**Action item**
Below are the records; return exactly the lines from the one with "yellow semicircle: (162, 164)" through the final line, both included, minus any pictures.

**Exercise input**
▽

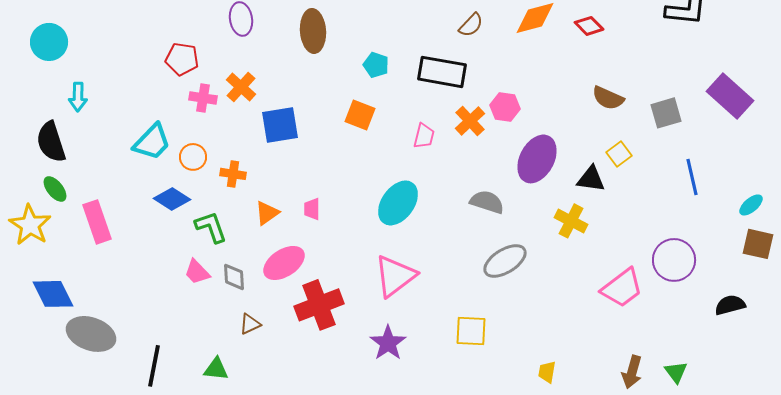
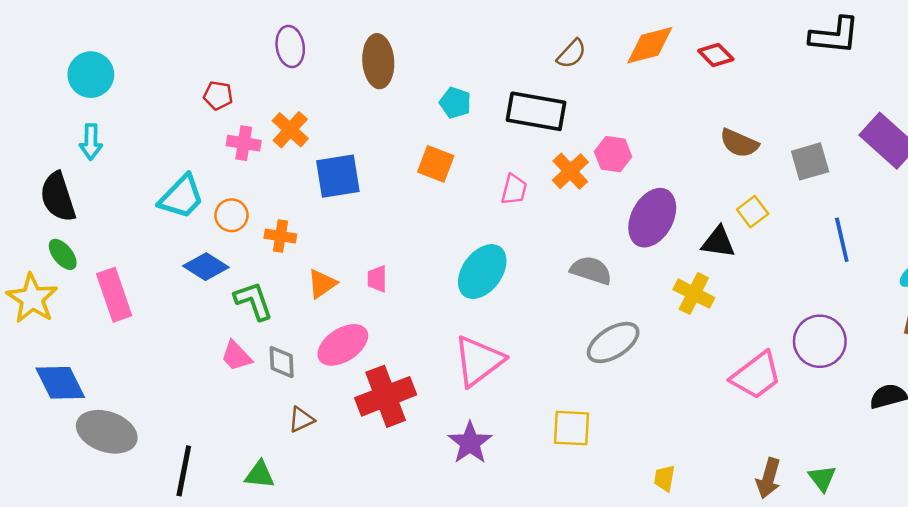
cyan circle: (49, 42) -> (91, 75), moved
red pentagon: (182, 59) -> (218, 95), size x0.7

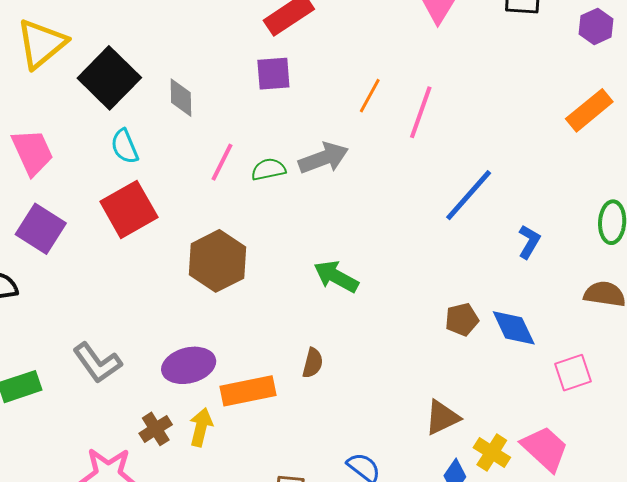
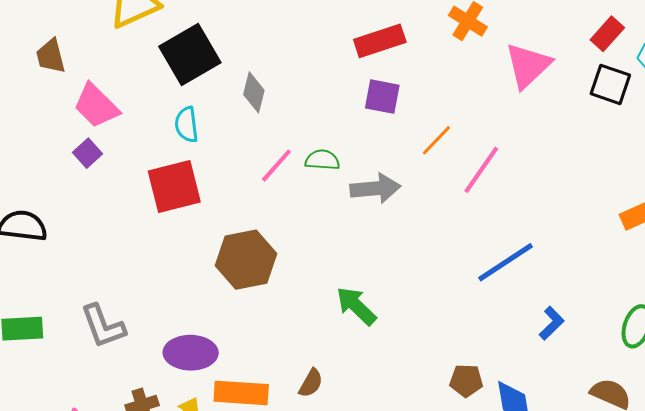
purple square: (273, 74) -> (382, 97), moved
pink trapezoid: (32, 152) -> (96, 106), turned 144
green semicircle: (269, 169) -> (322, 160), moved
purple square: (41, 229) -> (87, 153), moved, size x0.6

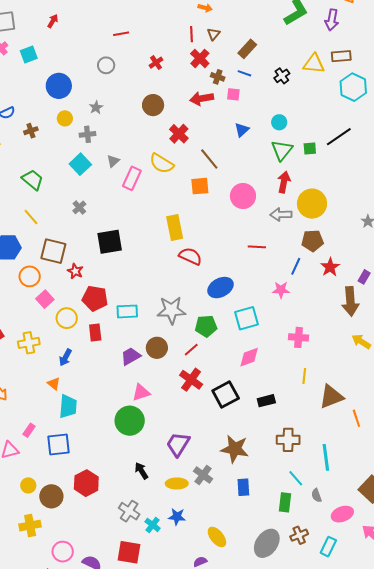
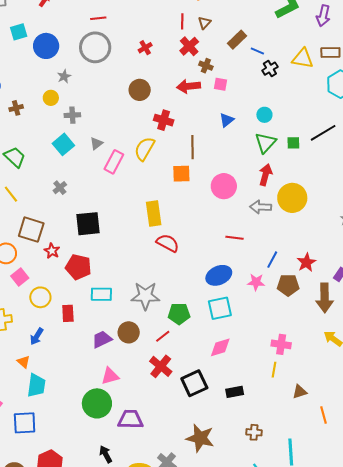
red line: (121, 34) -> (98, 18), moved
gray circle: (106, 65) -> (95, 47), size x1.8
blue line: (244, 73) -> (257, 51), moved
blue circle: (59, 86) -> (46, 46), moved
gray star: (96, 107) -> (64, 76), moved
red cross: (179, 134) -> (164, 120), turned -30
brown line: (209, 159) -> (193, 147), turned 35
yellow semicircle: (162, 164) -> (145, 149), turned 85
brown pentagon: (312, 241) -> (288, 285), moved
blue ellipse: (220, 288) -> (219, 275), moved
red pentagon: (95, 298) -> (78, 267), moved
pink cross: (299, 337) -> (281, 344), moved
brown triangle: (331, 397) -> (300, 392), size x0.6
brown cross: (288, 440) -> (254, 432), size x0.7
purple trapezoid: (178, 444) -> (131, 419), moved, turned 56

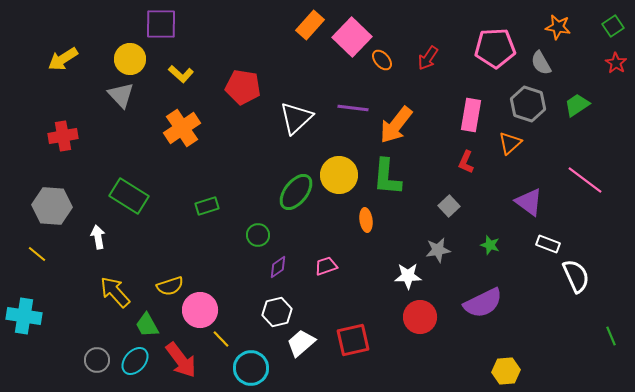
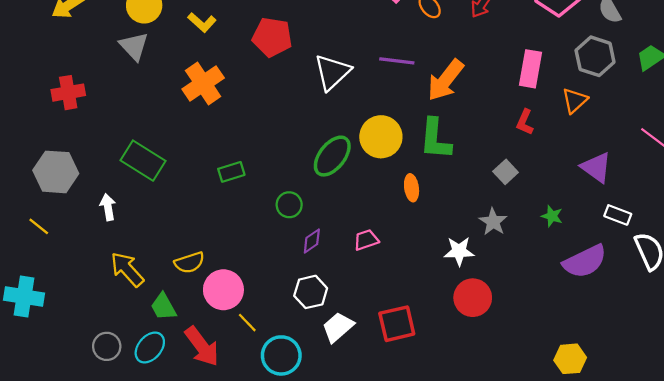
gray star: (438, 250) -> (493, 222), turned -30
purple semicircle: (483, 303) -> (585, 261), moved

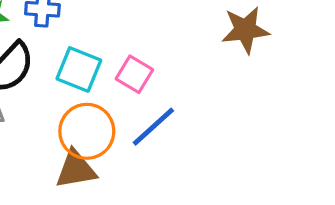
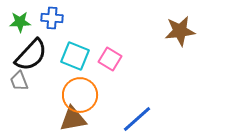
blue line: (153, 127) -> (137, 119), moved

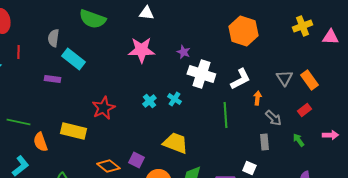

△

**Task result**
yellow semicircle: (162, 164) -> (145, 149), turned 85
brown pentagon: (312, 241) -> (288, 285), moved
blue ellipse: (220, 288) -> (219, 275), moved
red pentagon: (95, 298) -> (78, 267), moved
pink cross: (299, 337) -> (281, 344), moved
brown triangle: (331, 397) -> (300, 392), size x0.6
brown cross: (288, 440) -> (254, 432), size x0.7
purple trapezoid: (178, 444) -> (131, 419), moved, turned 56

gray star: (438, 250) -> (493, 222), turned -30
purple semicircle: (483, 303) -> (585, 261), moved

blue line: (153, 127) -> (137, 119), moved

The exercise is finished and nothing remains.